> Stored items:
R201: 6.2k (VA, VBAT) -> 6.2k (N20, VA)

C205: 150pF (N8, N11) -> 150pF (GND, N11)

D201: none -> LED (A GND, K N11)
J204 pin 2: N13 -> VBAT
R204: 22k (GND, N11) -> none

...

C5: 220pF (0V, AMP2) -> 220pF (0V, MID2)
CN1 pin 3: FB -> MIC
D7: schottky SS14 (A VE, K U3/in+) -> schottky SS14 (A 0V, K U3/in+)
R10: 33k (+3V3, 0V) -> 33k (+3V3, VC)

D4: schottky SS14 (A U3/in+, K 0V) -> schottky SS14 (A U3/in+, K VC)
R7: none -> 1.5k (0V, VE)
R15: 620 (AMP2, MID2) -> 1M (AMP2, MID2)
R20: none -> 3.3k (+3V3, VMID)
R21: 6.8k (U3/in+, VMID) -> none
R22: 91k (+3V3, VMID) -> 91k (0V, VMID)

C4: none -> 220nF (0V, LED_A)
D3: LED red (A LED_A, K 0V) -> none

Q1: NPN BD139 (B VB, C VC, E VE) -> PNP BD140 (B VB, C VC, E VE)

==

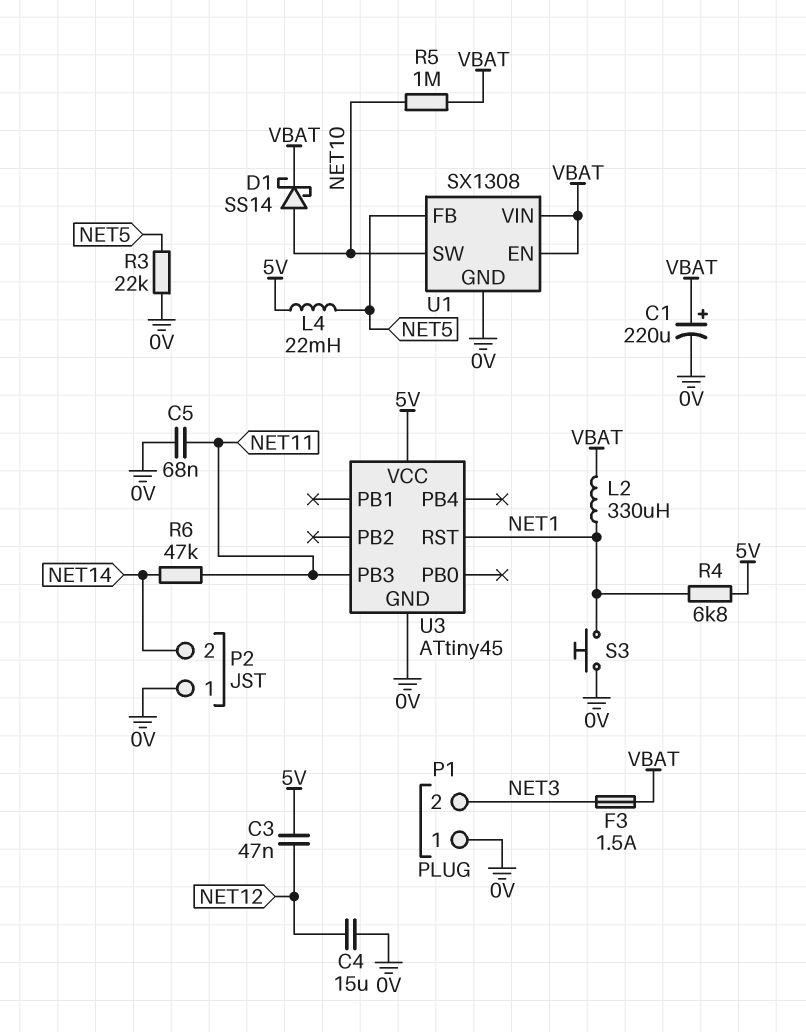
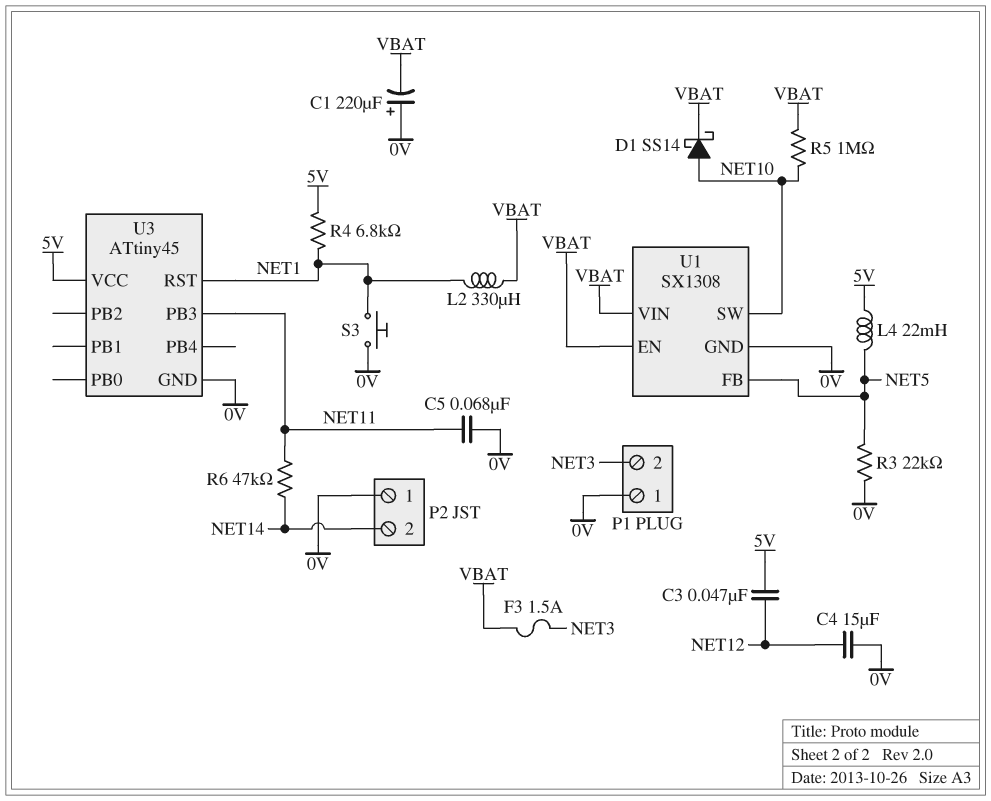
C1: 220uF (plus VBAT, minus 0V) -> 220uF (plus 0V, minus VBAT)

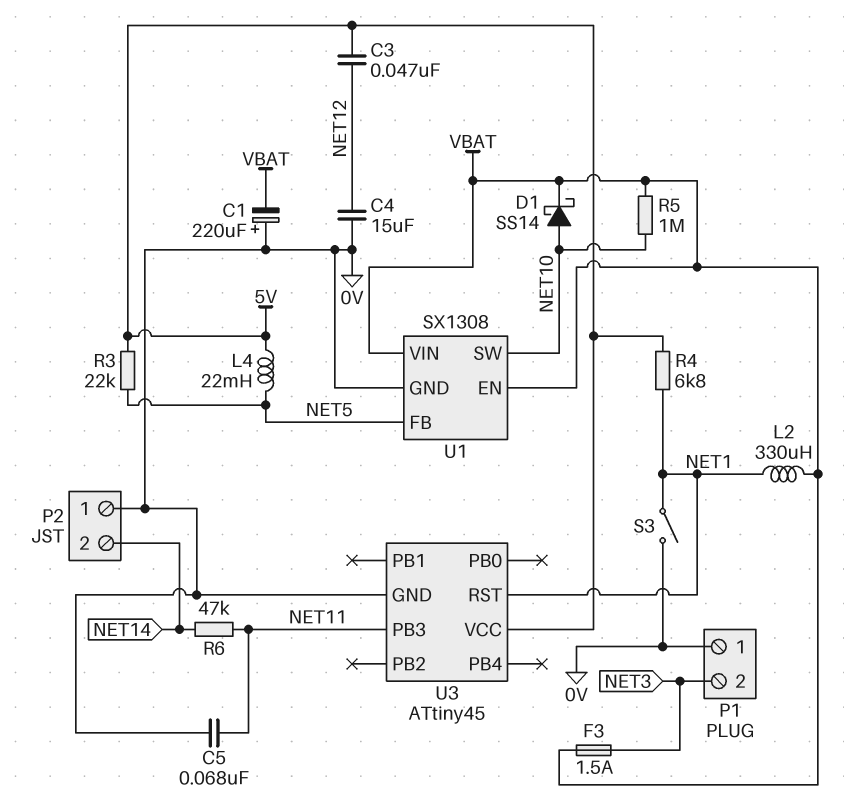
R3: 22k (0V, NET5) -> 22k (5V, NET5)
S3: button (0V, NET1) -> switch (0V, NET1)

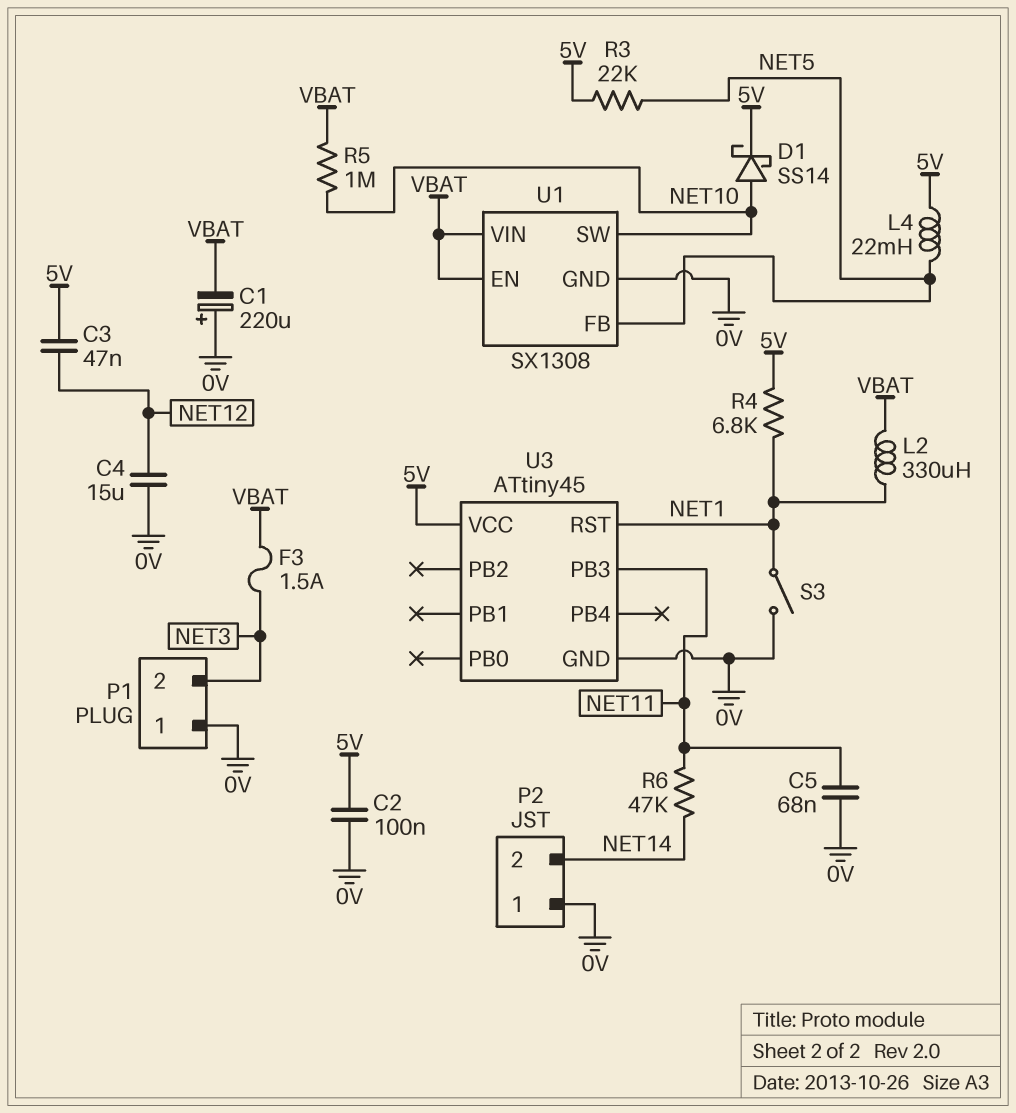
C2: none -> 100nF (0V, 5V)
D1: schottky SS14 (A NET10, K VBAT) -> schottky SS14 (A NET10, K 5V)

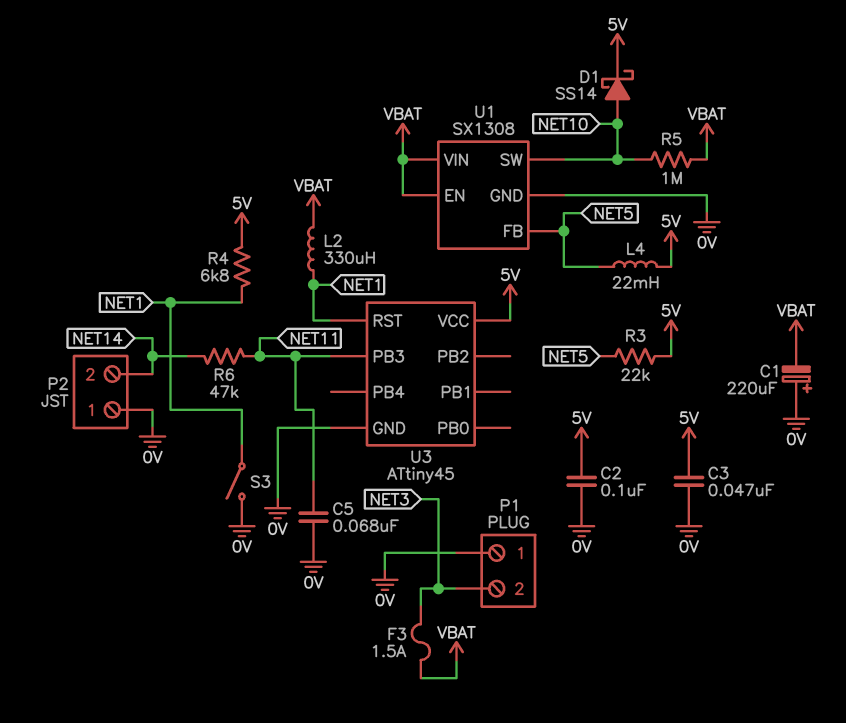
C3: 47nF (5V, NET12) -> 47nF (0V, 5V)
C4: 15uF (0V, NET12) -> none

> EXERCISE BRIEF: Among the records above, a stretch begins at the line containing "C205: 150pF (N8, N11) -> 150pF (GND, N11)" and ends at the line containing "R204: 22k (GND, N11) -> none". Restate that stretch word for word, and nothing else.

> EXPECTED OUTPUT:
C205: 150pF (N8, N11) -> 150pF (GND, N11)

D201: none -> LED (A GND, K N11)
J204 pin 2: N13 -> VBAT
R204: 22k (GND, N11) -> none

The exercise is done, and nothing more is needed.